Skip all lines in the entries below that come before the one containing "pink jar: 1 -> 0". Repeat that line and the rest exactly.

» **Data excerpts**

══════════

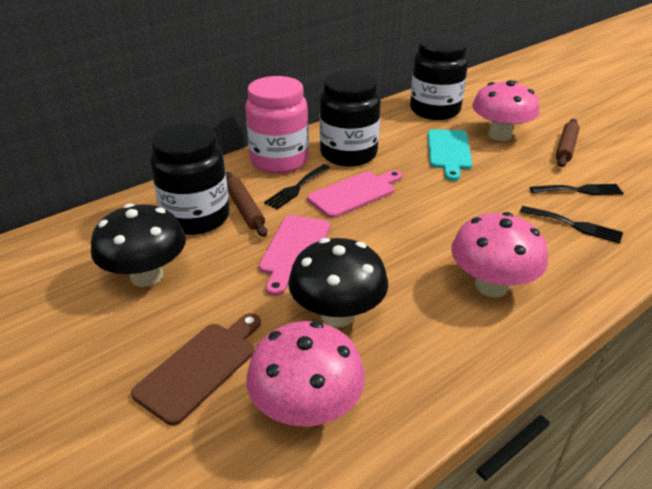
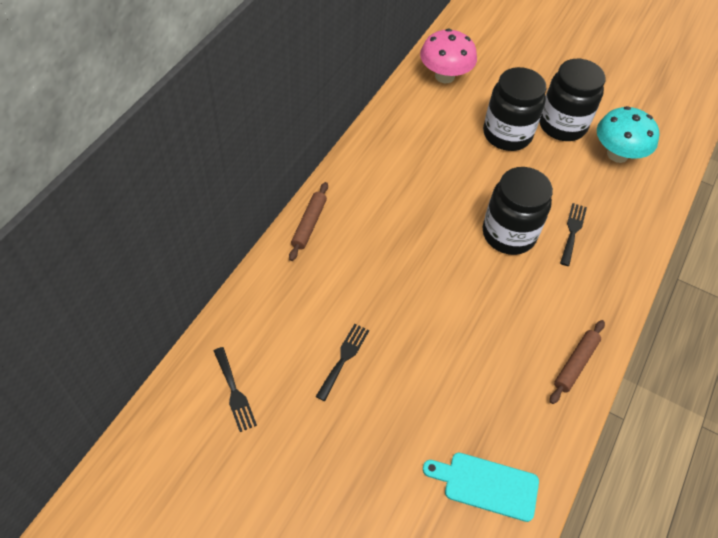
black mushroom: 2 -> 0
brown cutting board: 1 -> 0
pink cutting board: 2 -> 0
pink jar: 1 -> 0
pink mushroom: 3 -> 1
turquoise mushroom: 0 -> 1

══════════

» **Answer section**
pink jar: 1 -> 0
pink mushroom: 3 -> 1
turquoise mushroom: 0 -> 1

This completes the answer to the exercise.